(Problem statement):
Using the records below, please work out how many lines contain "resized"; answer with the number alone.

Two-dimensional motion records:
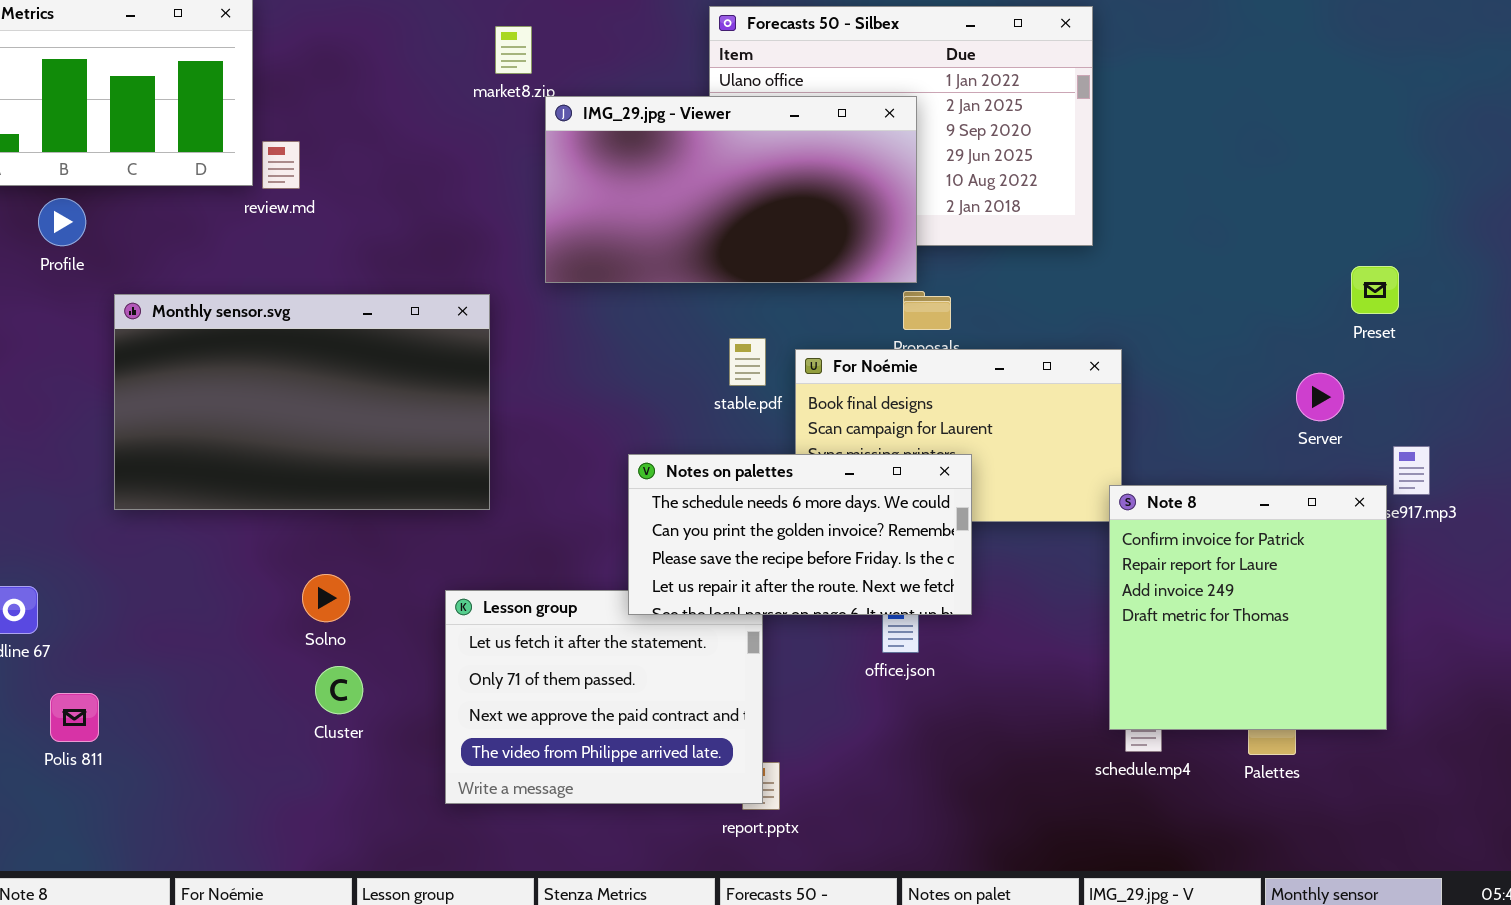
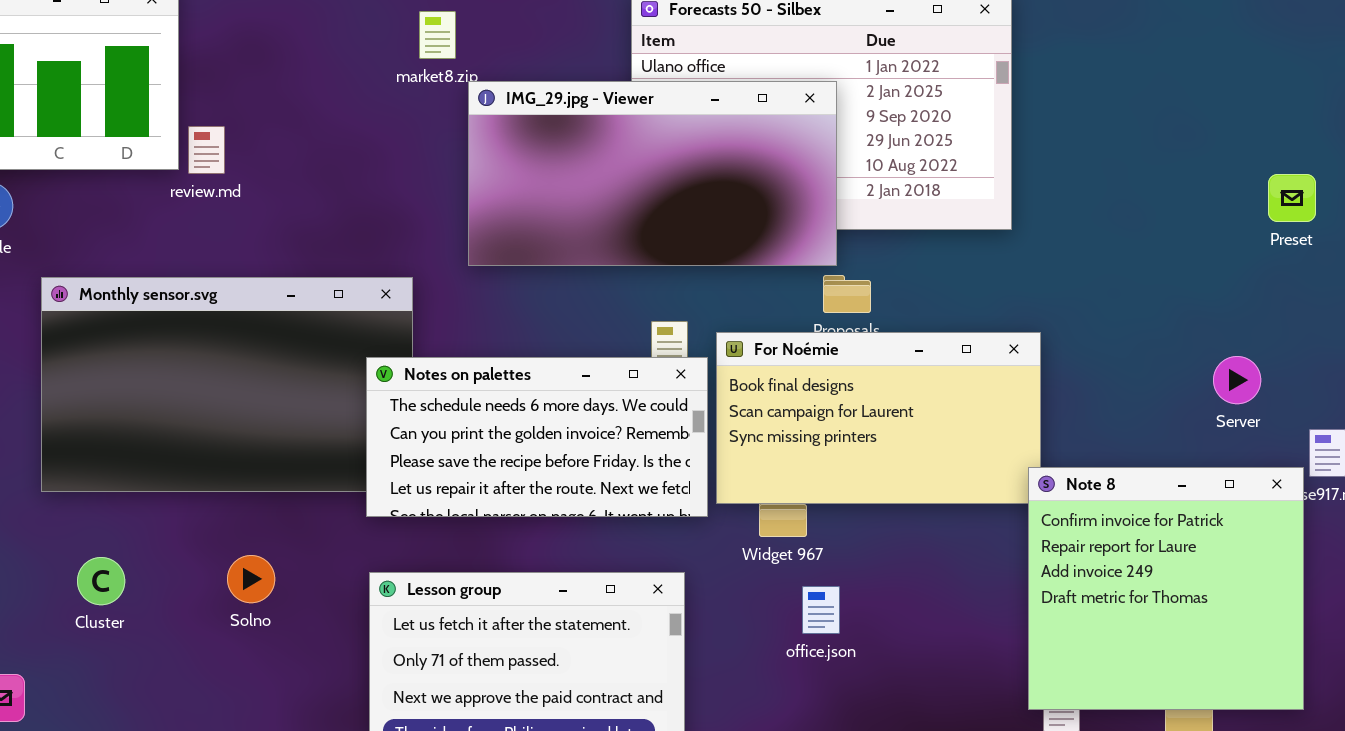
Preset: [1351,266,1399,314] -> [1268,174,1316,222], moved
Notes on palettes: [628,454,972,615] -> [366,357,708,517], moved
Cluster: [315,666,363,714] -> [77,557,125,605], moved

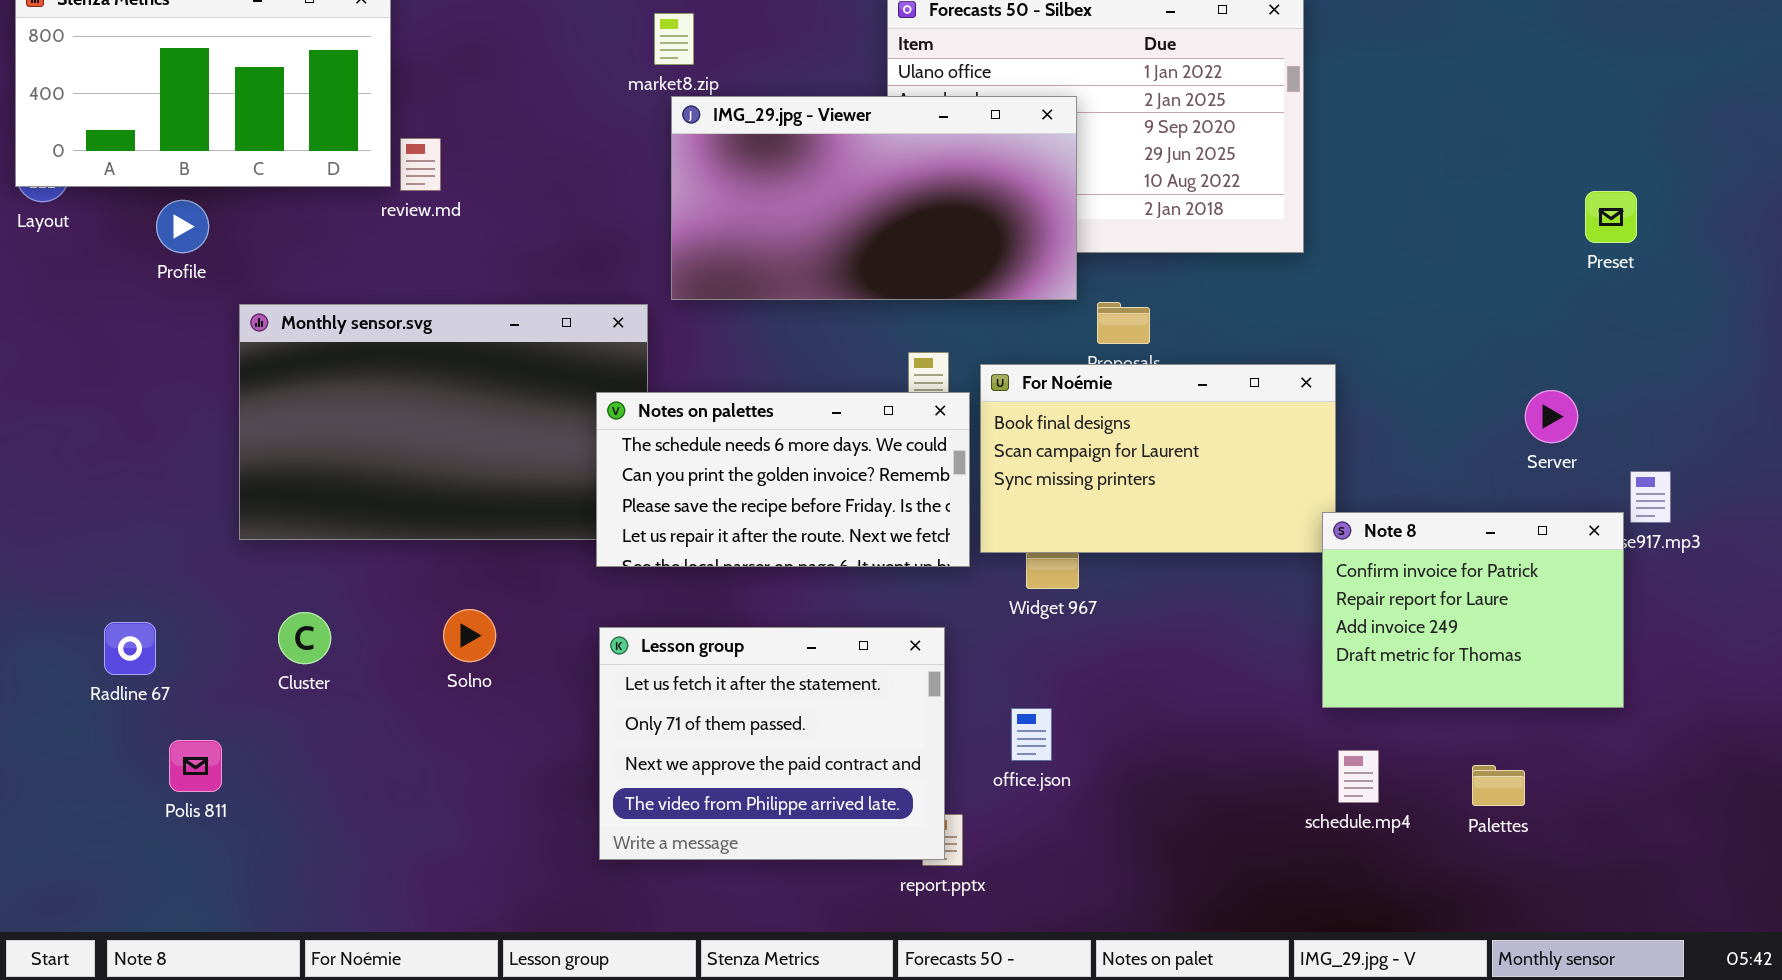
IMG_29.jpg - Viewer: [468,81,837,266] -> [671,96,1077,300], moved
Note 8: [1028,467,1304,710] -> [1322,512,1624,708], resized
office.json: [802,586,840,634] -> [1011,708,1052,761], moved

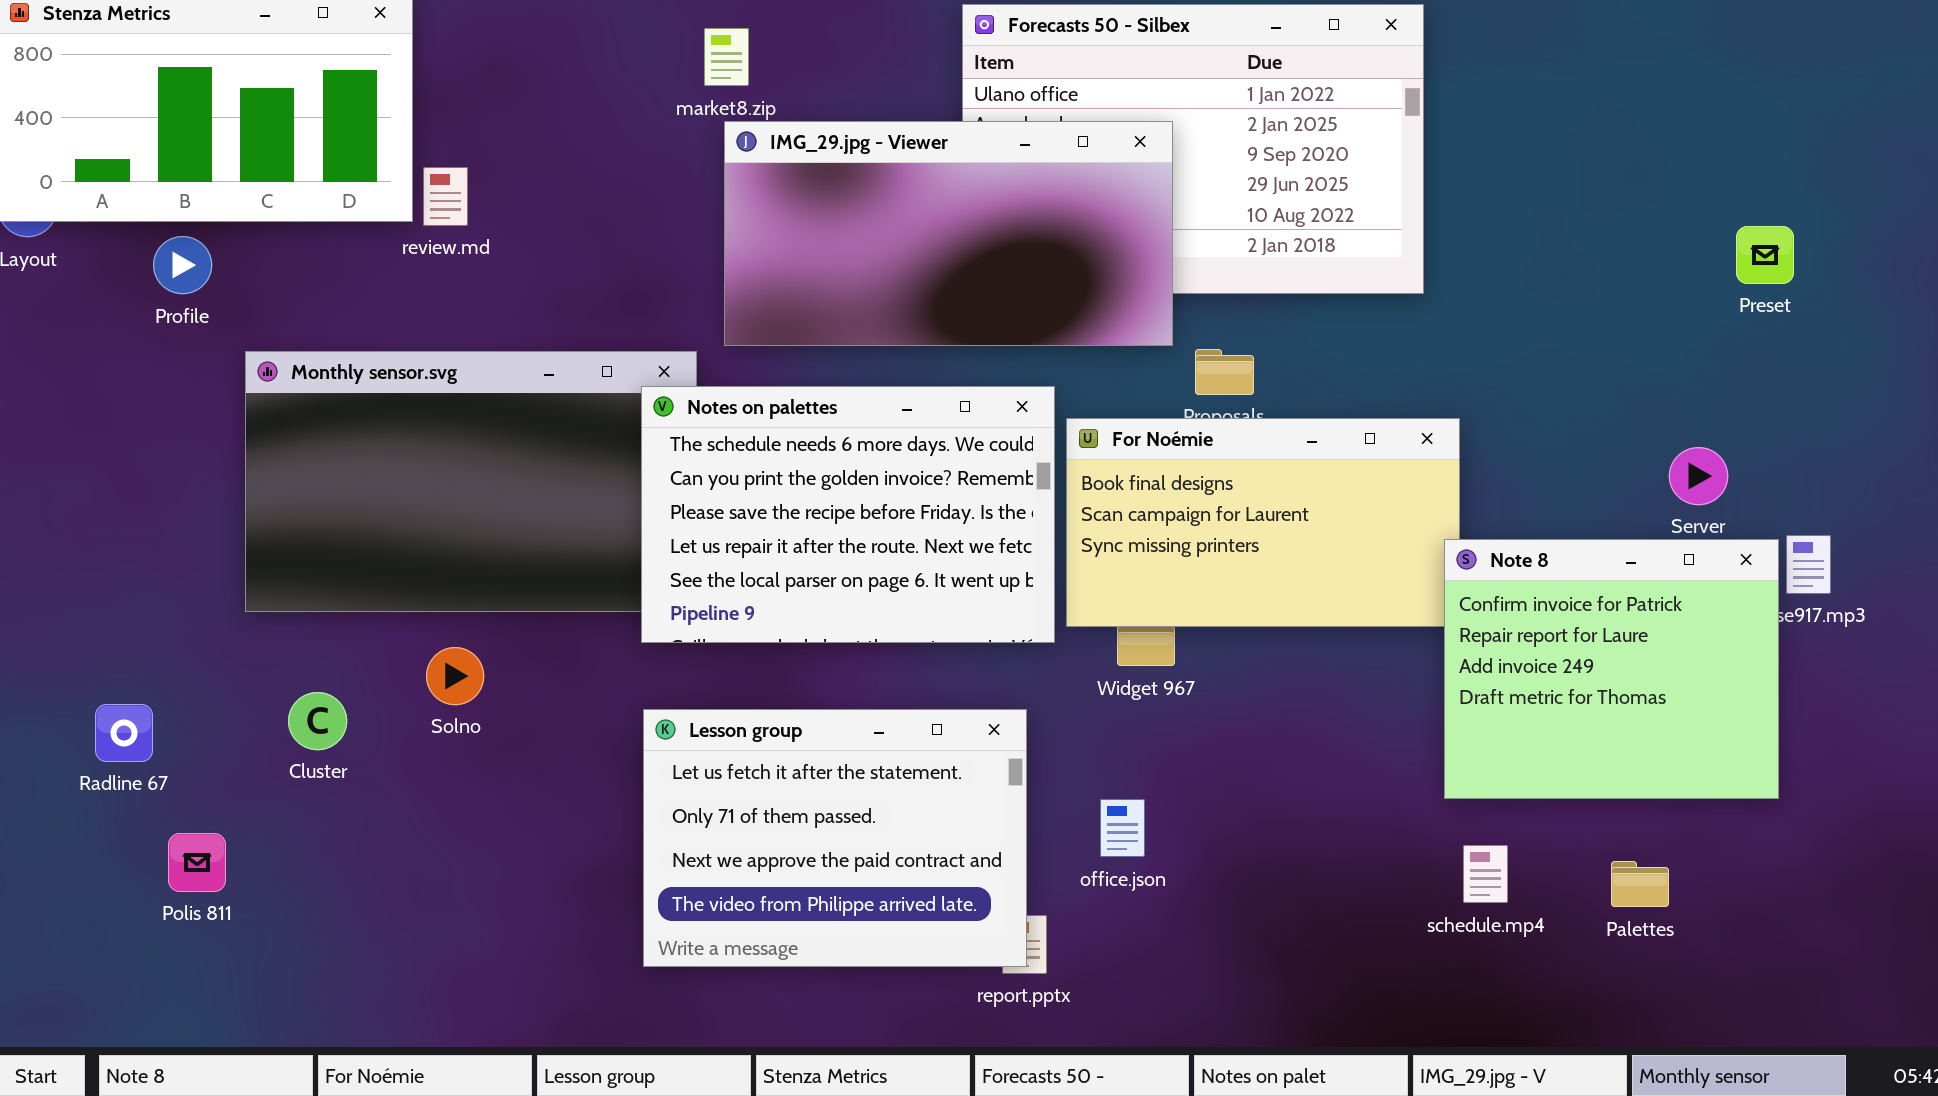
Notes on palettes: [596,392,970,567] -> [641,386,1055,643], resized
Note 8: [1322,512,1624,708] -> [1444,539,1779,799], resized
Solno: [443,609,496,662] -> [426,647,484,705], moved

(Answer box):
3